- What you need to do
Restate word for word the lines of the entries below, starting with the line that holds "grey plate A7:A8" and ending with the line that holds "none -> cyan plate F2:G2 level 1", and no others.

- Data
Content starts
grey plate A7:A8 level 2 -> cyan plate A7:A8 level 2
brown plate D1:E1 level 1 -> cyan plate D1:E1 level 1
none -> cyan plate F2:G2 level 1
Content ends
Content starts
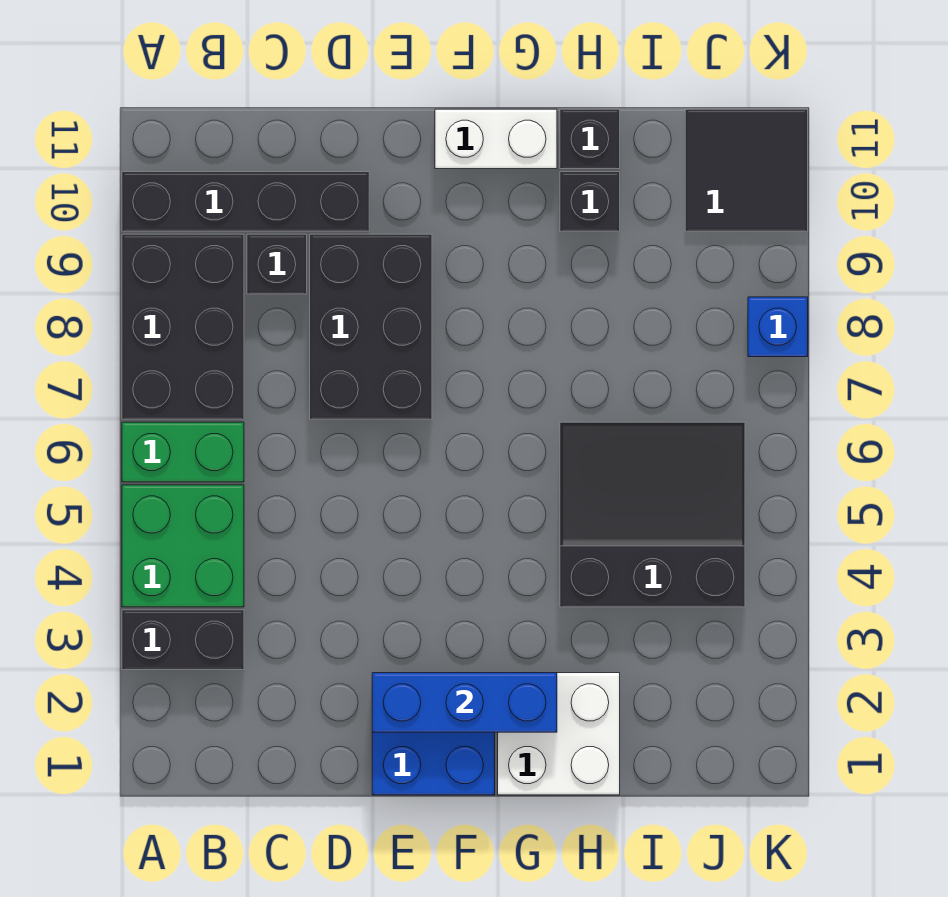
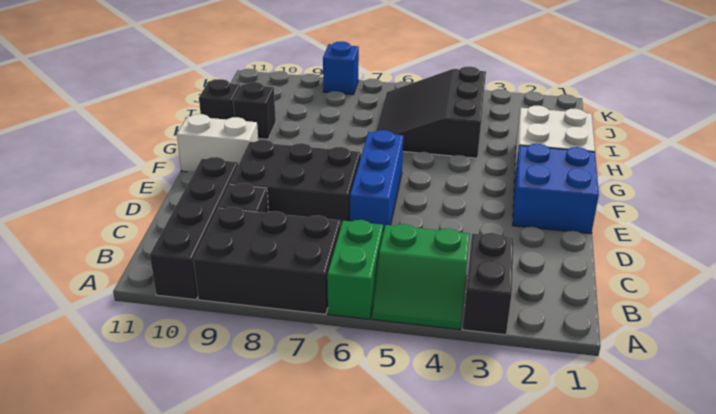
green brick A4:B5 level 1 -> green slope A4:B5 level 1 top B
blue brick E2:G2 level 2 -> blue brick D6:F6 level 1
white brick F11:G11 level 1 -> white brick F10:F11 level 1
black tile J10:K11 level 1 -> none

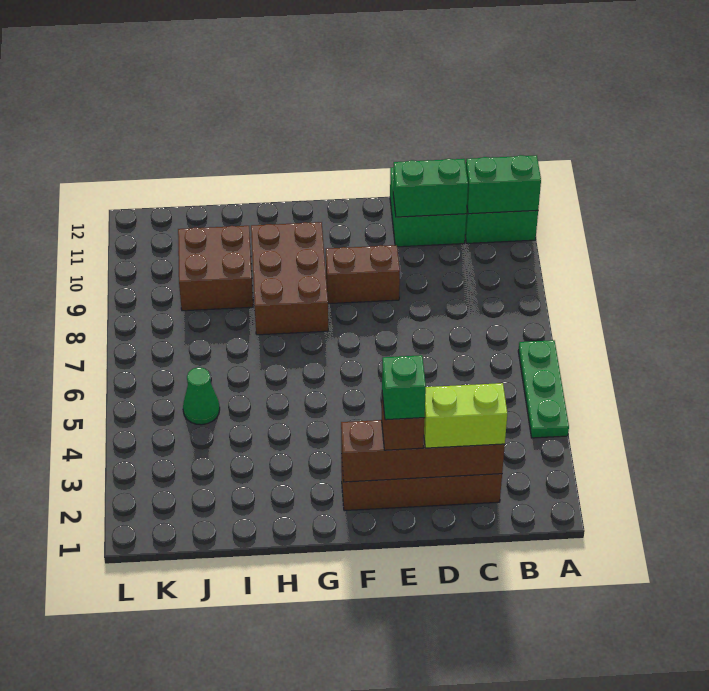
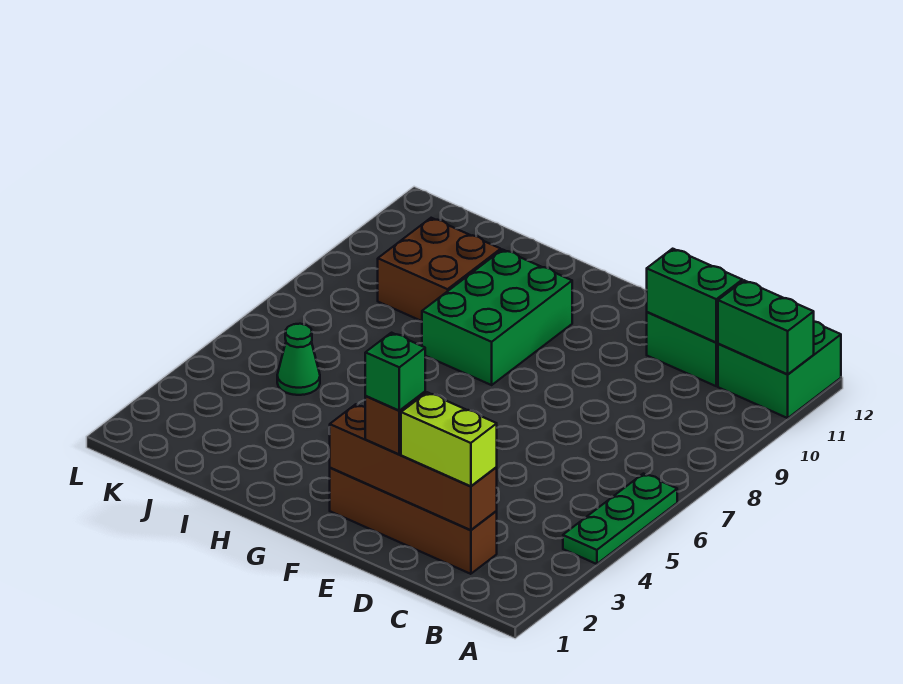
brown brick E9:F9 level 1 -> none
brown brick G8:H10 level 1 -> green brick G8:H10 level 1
Content ends
- Task response
grey plate A7:A8 level 2 -> cyan plate A7:A8 level 2
brown plate D1:E1 level 1 -> cyan plate D1:E1 level 1
none -> cyan plate F2:G2 level 1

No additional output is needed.